EXERCISE BRIEF:
When you reach the line in the data below that contains "first_place: [664, 541]", please start repeating lines exactly, and stop after the line that contains "second_place: [623, 398]", repeating nothing else.

INFORMATION:
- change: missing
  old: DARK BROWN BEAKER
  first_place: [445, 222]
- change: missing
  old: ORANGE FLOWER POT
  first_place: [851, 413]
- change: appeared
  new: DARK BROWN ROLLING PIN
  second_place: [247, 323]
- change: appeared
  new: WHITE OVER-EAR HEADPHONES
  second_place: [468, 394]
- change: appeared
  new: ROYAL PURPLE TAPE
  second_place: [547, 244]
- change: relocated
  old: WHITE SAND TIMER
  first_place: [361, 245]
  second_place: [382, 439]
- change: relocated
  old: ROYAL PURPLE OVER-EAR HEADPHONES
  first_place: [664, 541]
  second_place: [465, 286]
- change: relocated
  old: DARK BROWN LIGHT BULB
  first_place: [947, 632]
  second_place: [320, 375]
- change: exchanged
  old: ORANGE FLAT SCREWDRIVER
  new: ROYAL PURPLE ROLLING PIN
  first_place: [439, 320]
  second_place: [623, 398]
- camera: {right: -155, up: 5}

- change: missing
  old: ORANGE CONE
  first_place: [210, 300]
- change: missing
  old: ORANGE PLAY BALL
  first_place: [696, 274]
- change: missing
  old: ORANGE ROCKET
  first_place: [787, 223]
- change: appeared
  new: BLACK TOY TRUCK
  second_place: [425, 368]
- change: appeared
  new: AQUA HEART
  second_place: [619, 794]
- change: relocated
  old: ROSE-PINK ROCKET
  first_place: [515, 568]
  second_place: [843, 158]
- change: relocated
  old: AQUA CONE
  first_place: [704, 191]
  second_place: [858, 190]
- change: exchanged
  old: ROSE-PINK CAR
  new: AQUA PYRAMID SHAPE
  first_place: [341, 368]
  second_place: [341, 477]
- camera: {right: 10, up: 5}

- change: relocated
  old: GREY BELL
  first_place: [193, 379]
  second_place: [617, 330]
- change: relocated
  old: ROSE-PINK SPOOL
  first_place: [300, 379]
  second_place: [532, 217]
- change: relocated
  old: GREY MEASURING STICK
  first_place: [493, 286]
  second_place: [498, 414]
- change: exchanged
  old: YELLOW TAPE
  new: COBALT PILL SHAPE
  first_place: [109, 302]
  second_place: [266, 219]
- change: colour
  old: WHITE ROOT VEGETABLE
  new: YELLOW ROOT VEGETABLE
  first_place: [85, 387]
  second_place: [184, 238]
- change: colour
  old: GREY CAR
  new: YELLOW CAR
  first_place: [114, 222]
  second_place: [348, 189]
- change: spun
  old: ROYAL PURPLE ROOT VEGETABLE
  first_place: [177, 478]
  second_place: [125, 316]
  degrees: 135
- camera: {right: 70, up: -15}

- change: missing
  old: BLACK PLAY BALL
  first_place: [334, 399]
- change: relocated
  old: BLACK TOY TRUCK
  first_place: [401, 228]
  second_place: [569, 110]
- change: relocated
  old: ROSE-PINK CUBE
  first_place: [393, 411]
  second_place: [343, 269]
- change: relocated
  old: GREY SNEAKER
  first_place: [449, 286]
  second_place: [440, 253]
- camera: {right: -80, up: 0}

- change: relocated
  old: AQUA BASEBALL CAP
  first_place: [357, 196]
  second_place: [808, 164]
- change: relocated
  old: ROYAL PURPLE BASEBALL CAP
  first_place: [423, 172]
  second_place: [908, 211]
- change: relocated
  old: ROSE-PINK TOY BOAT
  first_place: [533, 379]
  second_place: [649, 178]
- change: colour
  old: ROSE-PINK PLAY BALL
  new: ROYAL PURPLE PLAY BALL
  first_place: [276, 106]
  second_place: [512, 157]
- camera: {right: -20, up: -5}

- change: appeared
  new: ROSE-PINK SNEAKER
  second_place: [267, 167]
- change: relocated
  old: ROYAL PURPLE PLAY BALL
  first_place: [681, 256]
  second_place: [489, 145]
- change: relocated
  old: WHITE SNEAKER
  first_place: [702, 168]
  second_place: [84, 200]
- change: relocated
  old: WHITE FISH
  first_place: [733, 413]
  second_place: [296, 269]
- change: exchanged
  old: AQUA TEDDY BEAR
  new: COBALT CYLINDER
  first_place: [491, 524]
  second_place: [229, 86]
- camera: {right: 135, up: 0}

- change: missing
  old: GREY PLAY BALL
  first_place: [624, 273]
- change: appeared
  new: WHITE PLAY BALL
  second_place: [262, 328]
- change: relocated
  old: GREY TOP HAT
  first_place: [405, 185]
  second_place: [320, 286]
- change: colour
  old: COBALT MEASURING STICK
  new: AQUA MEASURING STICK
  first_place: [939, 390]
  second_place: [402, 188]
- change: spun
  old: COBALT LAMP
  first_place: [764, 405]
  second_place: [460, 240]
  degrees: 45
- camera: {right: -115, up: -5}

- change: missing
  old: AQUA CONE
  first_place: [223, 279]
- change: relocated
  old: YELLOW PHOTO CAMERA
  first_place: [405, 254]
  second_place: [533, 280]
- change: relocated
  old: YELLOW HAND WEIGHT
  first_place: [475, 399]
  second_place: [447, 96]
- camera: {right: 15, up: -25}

RESPONSE FOR THIS EXERCISE:
  first_place: [664, 541]
  second_place: [465, 286]
- change: relocated
  old: DARK BROWN LIGHT BULB
  first_place: [947, 632]
  second_place: [320, 375]
- change: exchanged
  old: ORANGE FLAT SCREWDRIVER
  new: ROYAL PURPLE ROLLING PIN
  first_place: [439, 320]
  second_place: [623, 398]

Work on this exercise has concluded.